Modification records
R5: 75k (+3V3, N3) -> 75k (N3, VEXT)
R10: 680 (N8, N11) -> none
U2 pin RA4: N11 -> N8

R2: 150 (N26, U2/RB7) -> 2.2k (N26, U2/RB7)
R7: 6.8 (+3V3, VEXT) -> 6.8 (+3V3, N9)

TASK TO CARRY OUT
I need each line of the entries that holds the string "VEXT" located and copied.

RESPONSE AREA
R5: 75k (+3V3, N3) -> 75k (N3, VEXT)
R7: 6.8 (+3V3, VEXT) -> 6.8 (+3V3, N9)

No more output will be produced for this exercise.